[Assignment] Go through the entries below, tally each line that has the word "from", and give only the total.

[Task data]
-=-=-
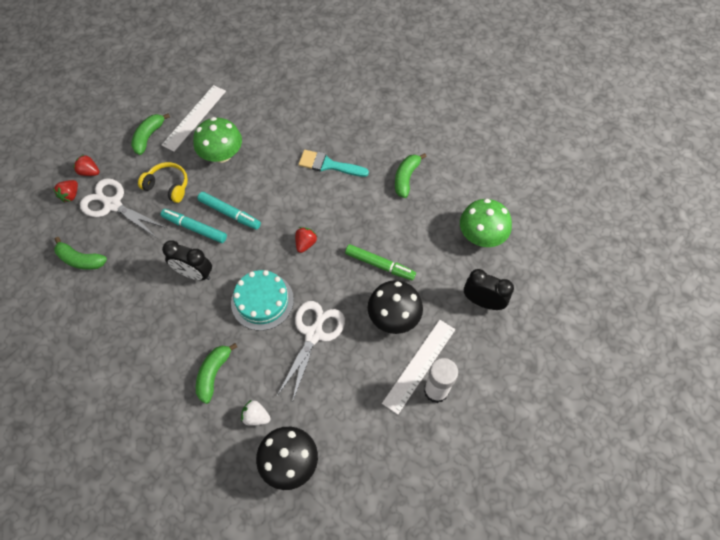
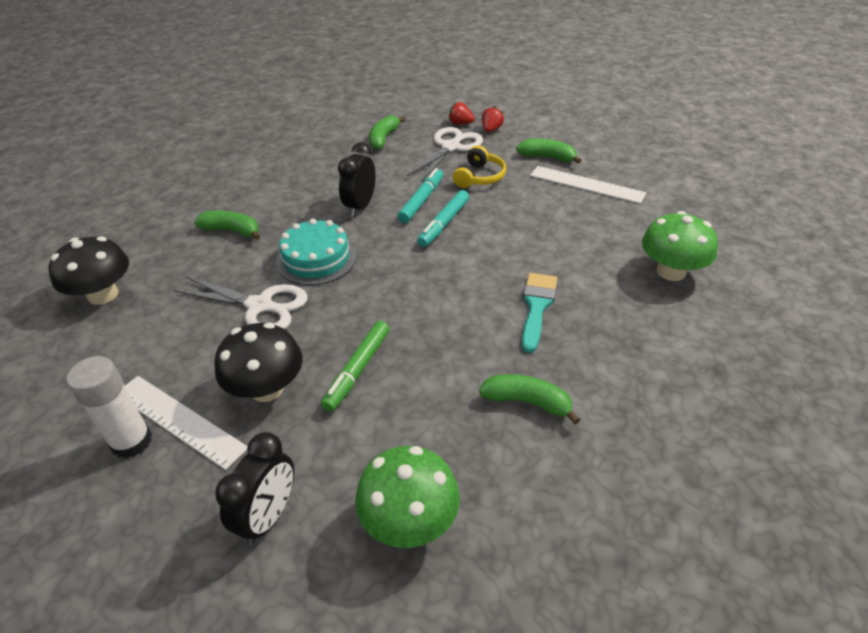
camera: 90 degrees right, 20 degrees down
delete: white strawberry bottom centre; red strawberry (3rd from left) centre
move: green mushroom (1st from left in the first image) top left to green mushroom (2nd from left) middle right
-=-=-
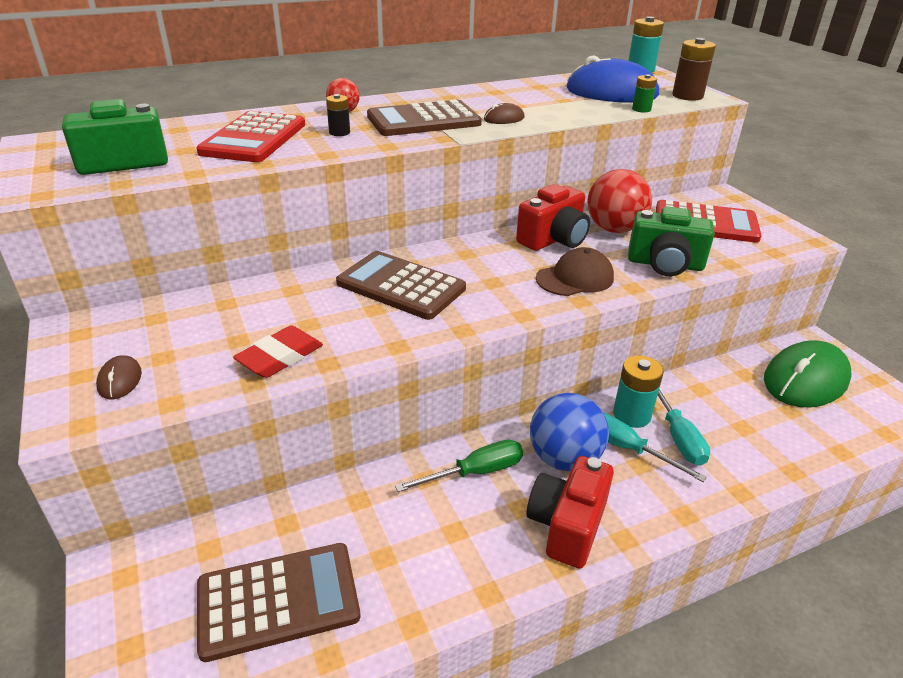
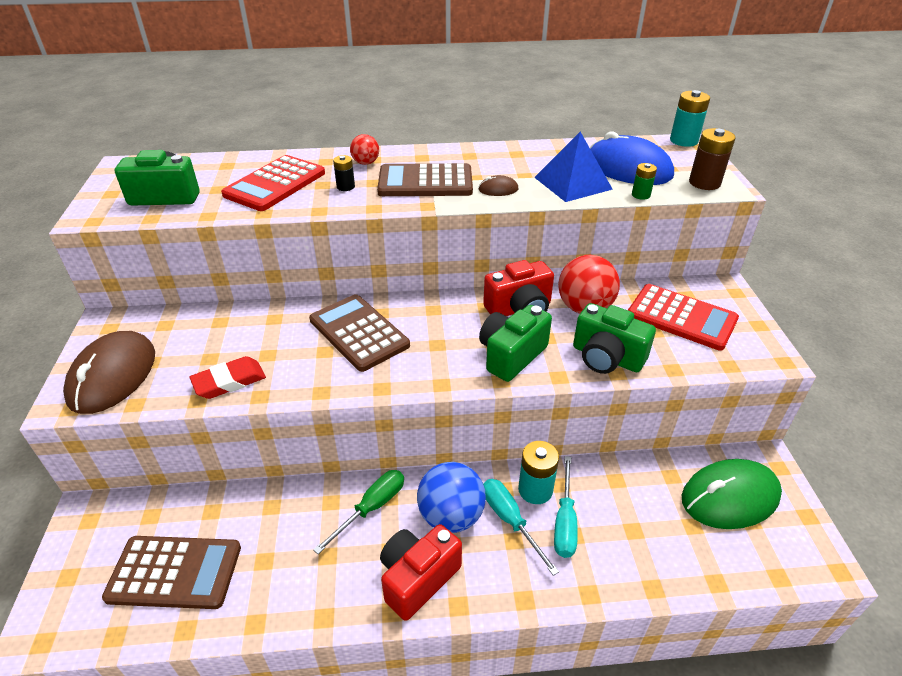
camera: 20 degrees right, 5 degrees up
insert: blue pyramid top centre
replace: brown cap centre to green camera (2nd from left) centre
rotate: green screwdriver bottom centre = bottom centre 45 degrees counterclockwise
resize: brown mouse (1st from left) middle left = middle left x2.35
-=-=-
[Worked solution] 4